Your task: Reproduce exactly the lines from the one containing "gray cross: (474, 270) -> (246, 151), moved" through the end of the listing, minus the pictures.
»»
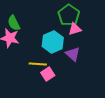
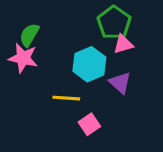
green semicircle: (14, 23) -> (29, 35), turned 56
pink square: (48, 74) -> (89, 124), moved

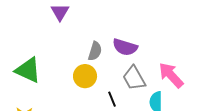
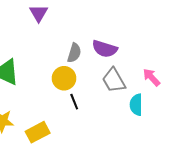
pink arrow: (171, 75) -> (151, 77), size x0.7
black line: (112, 99) -> (74, 102), moved

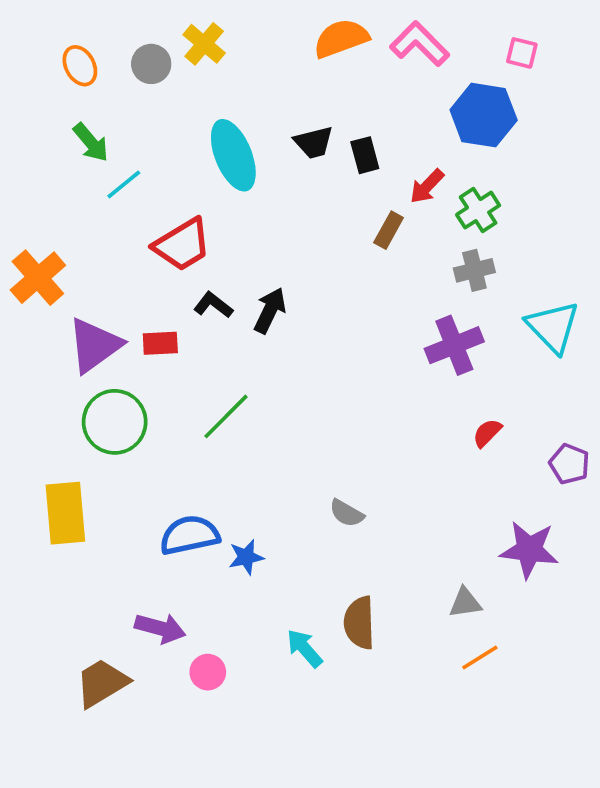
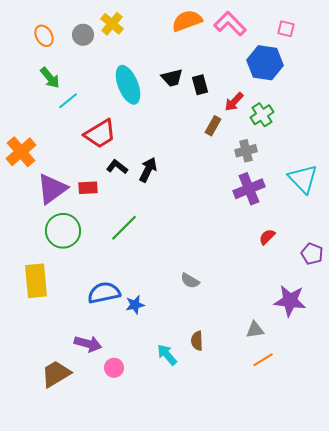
gray cross: (474, 270) -> (246, 151), moved
brown semicircle: (359, 623) -> (197, 341), size x0.7

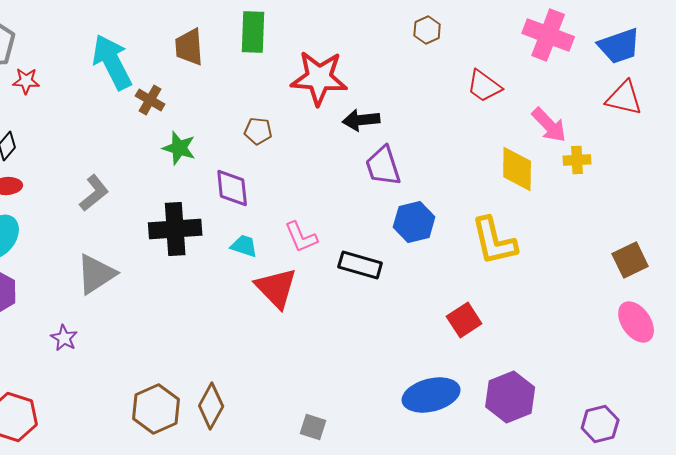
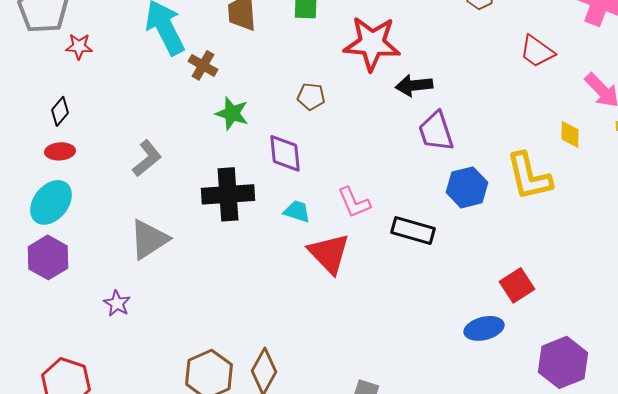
yellow diamond: (517, 169) -> (570, 134), size x0.6
yellow L-shape: (494, 241) -> (529, 176), moved
blue ellipse: (431, 395) -> (484, 328), moved, size x0.7

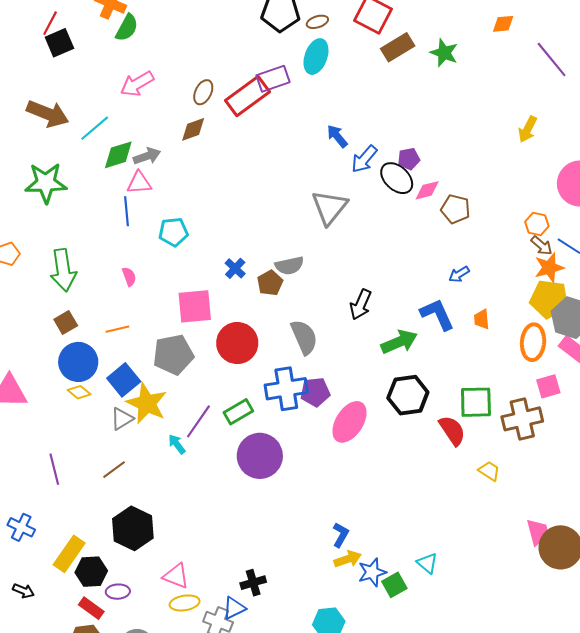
««
Exercise solution:
gray cross: (474, 270) -> (246, 151), moved
brown semicircle: (359, 623) -> (197, 341), size x0.7

yellow diamond: (517, 169) -> (570, 134), size x0.6
yellow L-shape: (494, 241) -> (529, 176), moved
blue ellipse: (431, 395) -> (484, 328), moved, size x0.7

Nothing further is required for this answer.